Directions for this task »
Restate the lines word for word, from the one containing "black brick A2:A5" through the last line of the entries below, without any other lines.
*** Begin section ***
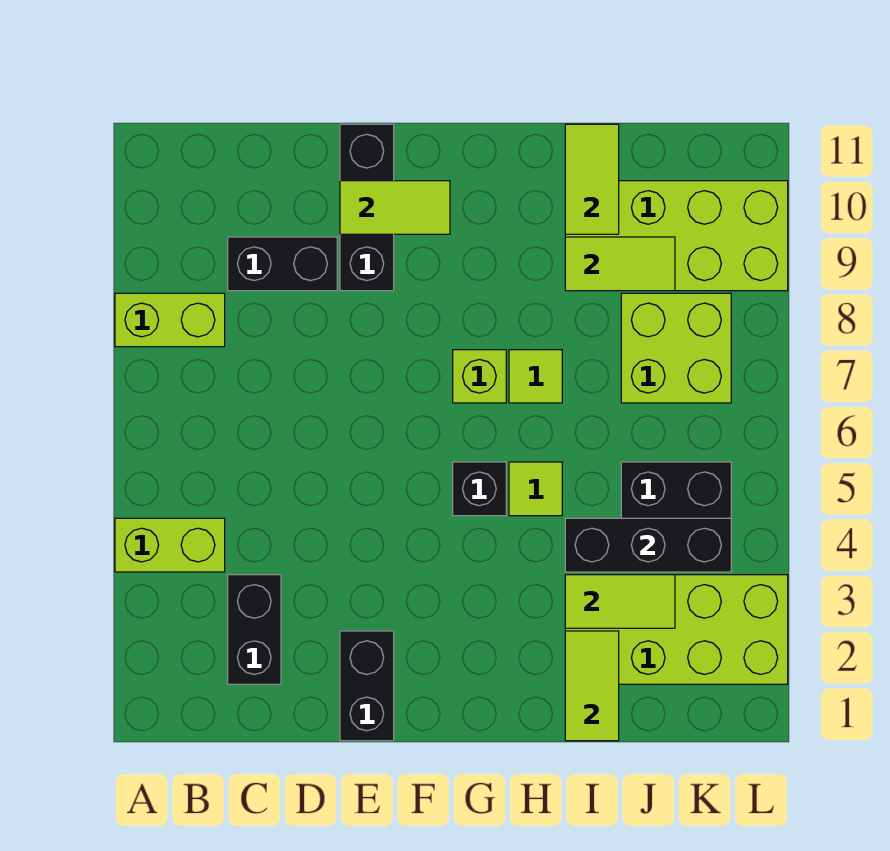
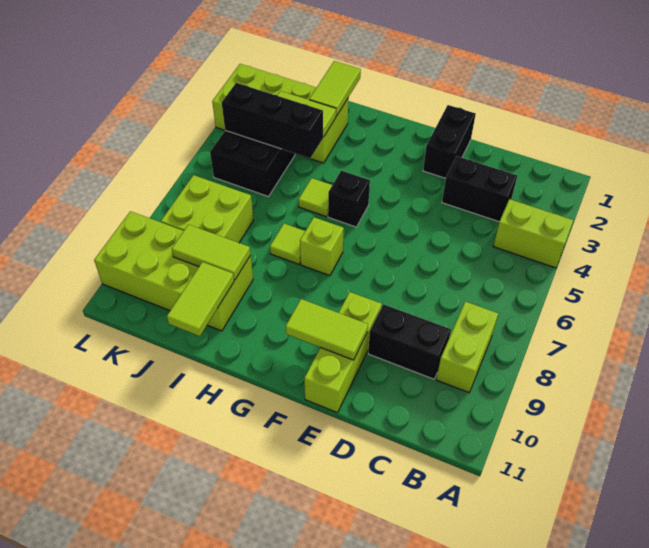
lime brick A8:B8 level 1 -> lime brick B8:B9 level 1
black brick C2:C3 level 1 -> black brick C3:D3 level 1
black brick E9:E11 level 1 -> lime brick E9:E11 level 1

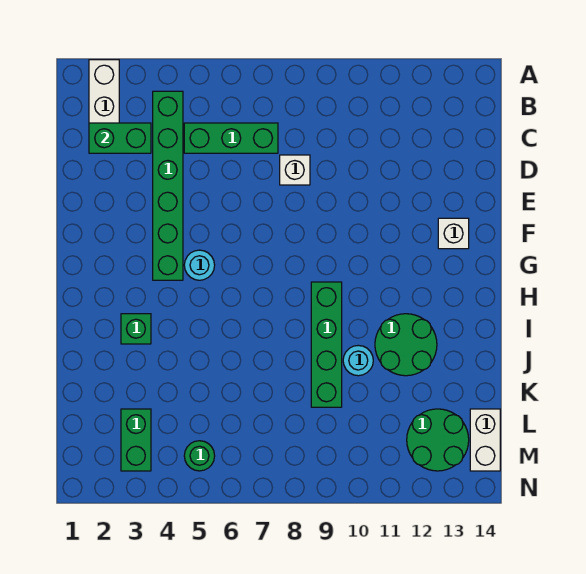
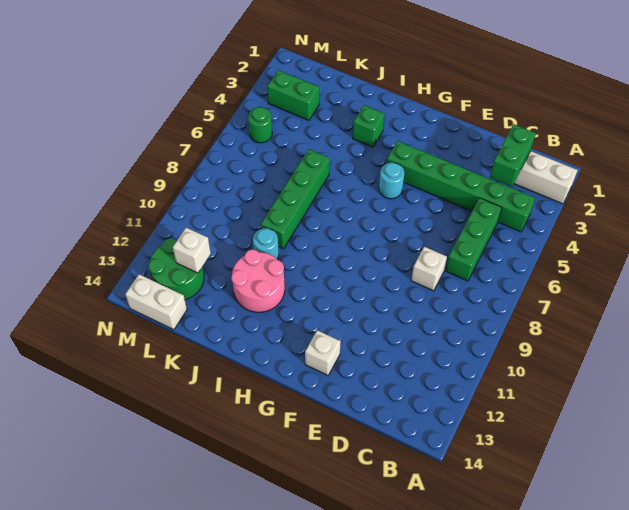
green brick H9:K9 level 1 -> green brick J6:J9 level 1
green round brick I11:J12 level 1 -> pink round brick I11:J12 level 1
none -> white brick L12 level 2

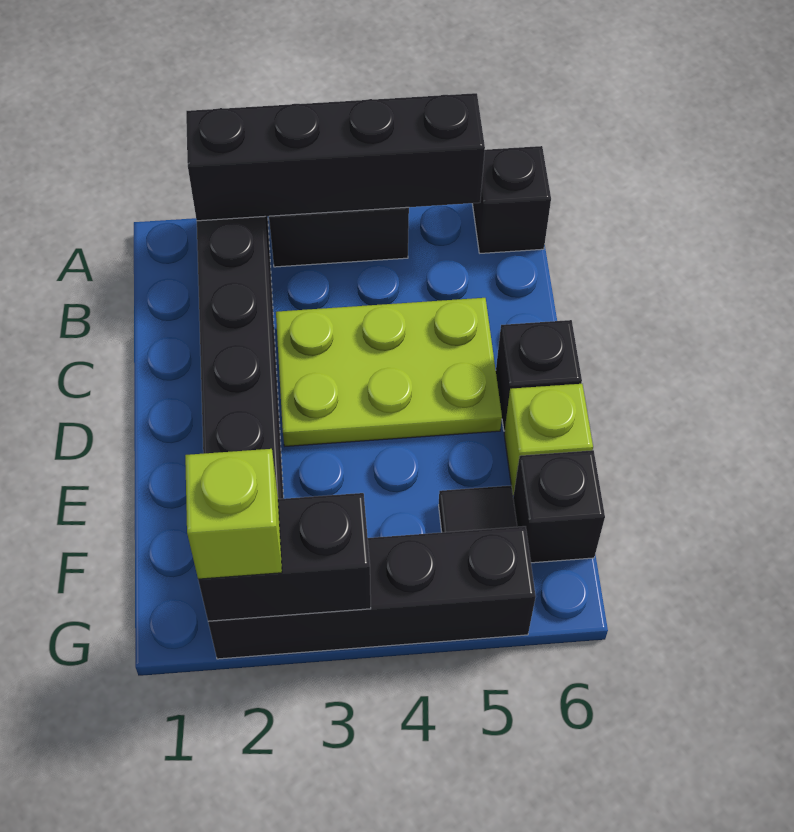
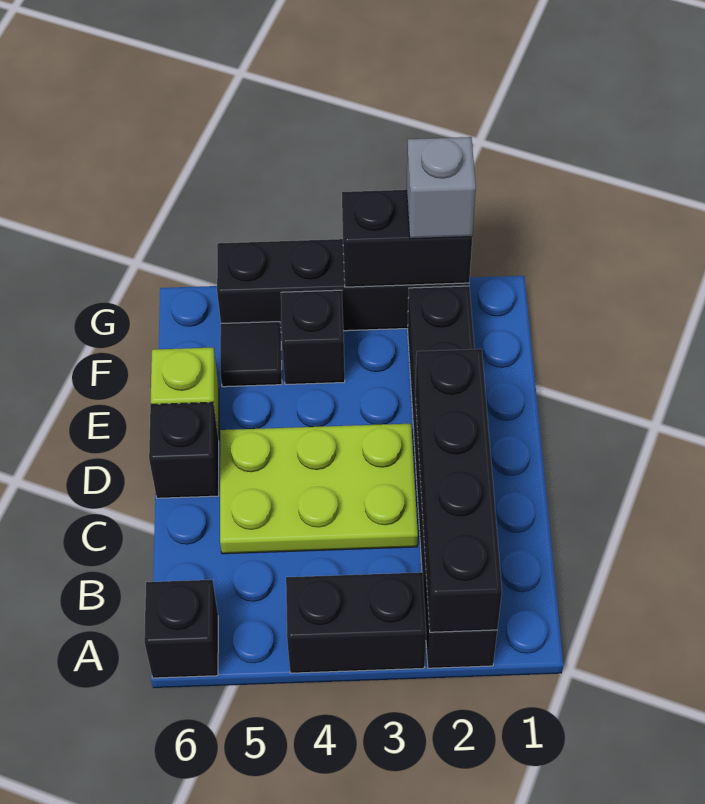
black brick A2:A5 level 2 -> black brick A2:D2 level 2
black brick F6 level 1 -> black brick F4 level 1
lime brick G2 level 3 -> grey brick G2 level 3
*** End section ***
Solution to this problem »
black brick A2:A5 level 2 -> black brick A2:D2 level 2
black brick F6 level 1 -> black brick F4 level 1
lime brick G2 level 3 -> grey brick G2 level 3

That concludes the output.